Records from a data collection
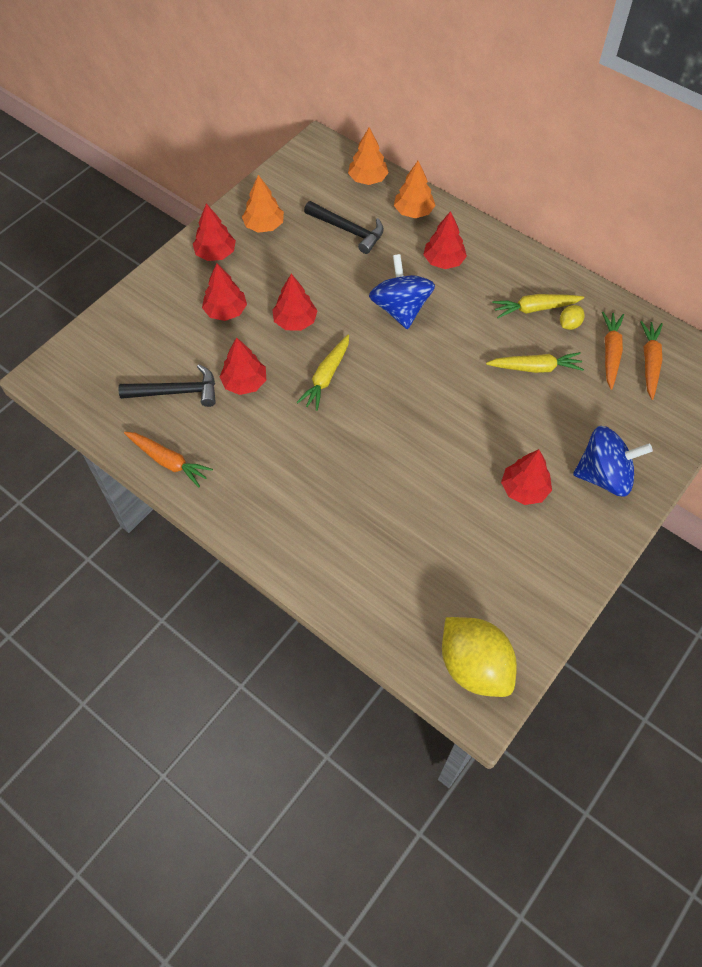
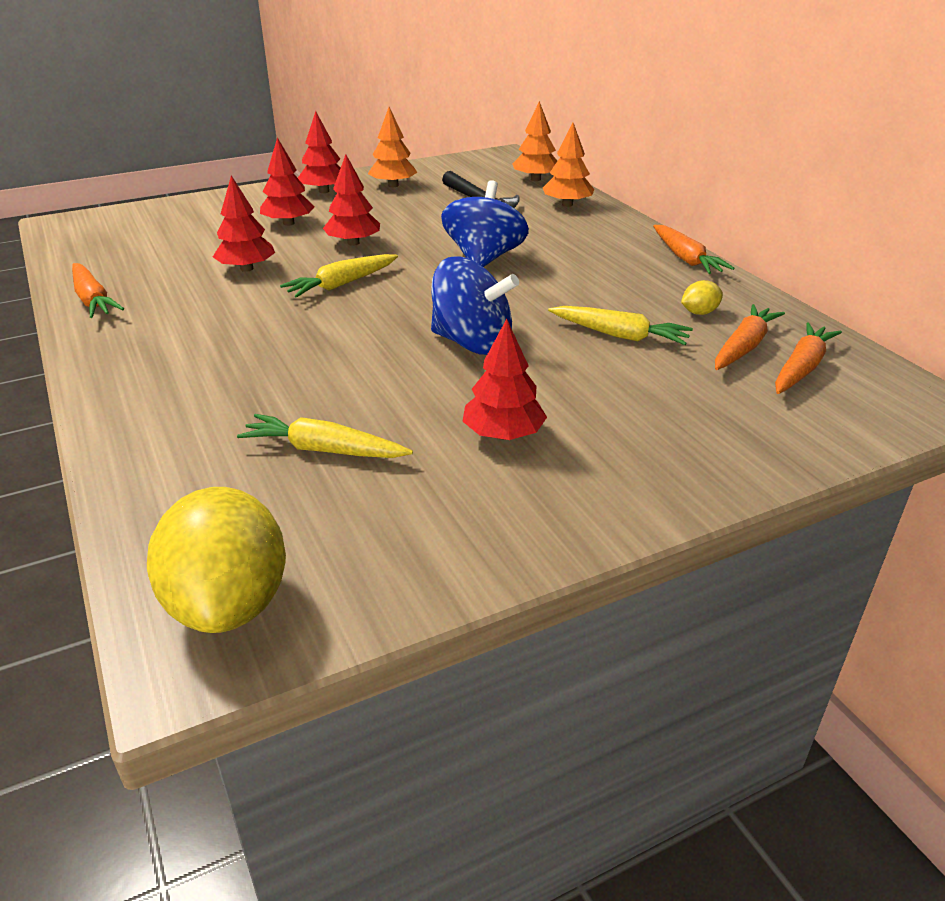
camera: 25 degrees right, 25 degrees down
black hammer [118,364,216,407] -> none
red tree [423,211,467,269] -> none
yellow carrot [492,294,584,318] -> yellow carrot moved to [237,414,413,458]
blue spinning top [573,426,653,497] -> blue spinning top moved to [431,256,519,355]
none -> orange carrot [653,225,735,274]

## Required action
Write out exactly the opening lines of the data, stopping after the line that holds "blue spinning top [573,426,653,497]". Exclude pictures.

## Answer space
camera: 25 degrees right, 25 degrees down
black hammer [118,364,216,407] -> none
red tree [423,211,467,269] -> none
yellow carrot [492,294,584,318] -> yellow carrot moved to [237,414,413,458]
blue spinning top [573,426,653,497] -> blue spinning top moved to [431,256,519,355]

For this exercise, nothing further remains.